--- Record set Enclosed Below ---

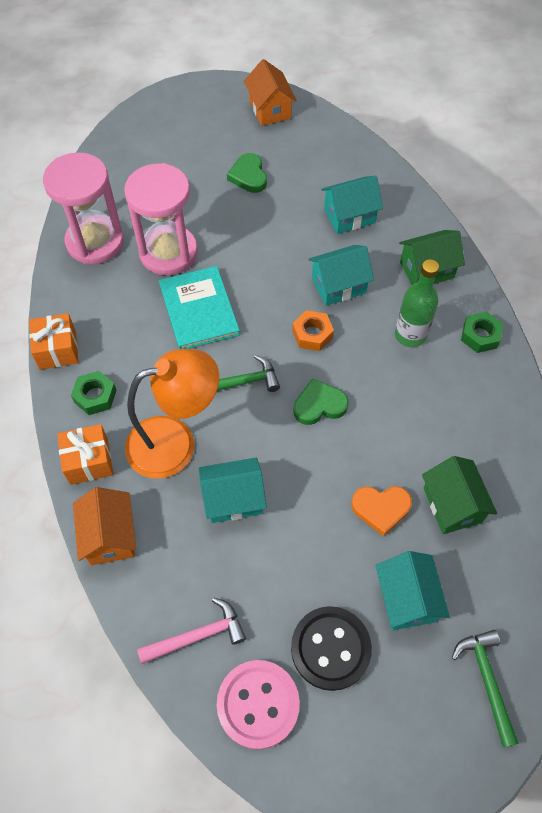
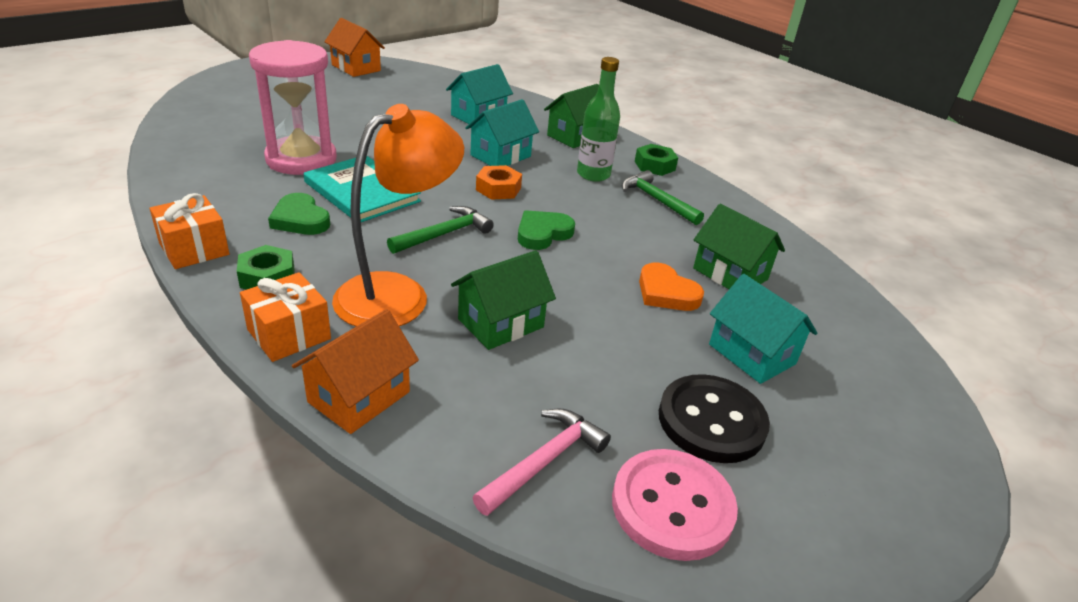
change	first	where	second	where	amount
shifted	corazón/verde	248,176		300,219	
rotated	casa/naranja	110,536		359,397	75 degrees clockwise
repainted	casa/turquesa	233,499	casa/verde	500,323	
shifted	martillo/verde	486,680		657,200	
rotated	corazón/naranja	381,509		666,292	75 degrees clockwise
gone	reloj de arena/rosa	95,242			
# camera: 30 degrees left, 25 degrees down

--- End of Enclosed Record set ---

» Exercise prompt: Your copy must match the records above exactly, apart from the pictures, which are excluded.

» Task result:
change	first	where	second	where	amount
shifted	corazón/verde	248,176		300,219	
rotated	casa/naranja	110,536		359,397	75 degrees clockwise
repainted	casa/turquesa	233,499	casa/verde	500,323	
shifted	martillo/verde	486,680		657,200	
rotated	corazón/naranja	381,509		666,292	75 degrees clockwise
gone	reloj de arena/rosa	95,242			
# camera: 30 degrees left, 25 degrees down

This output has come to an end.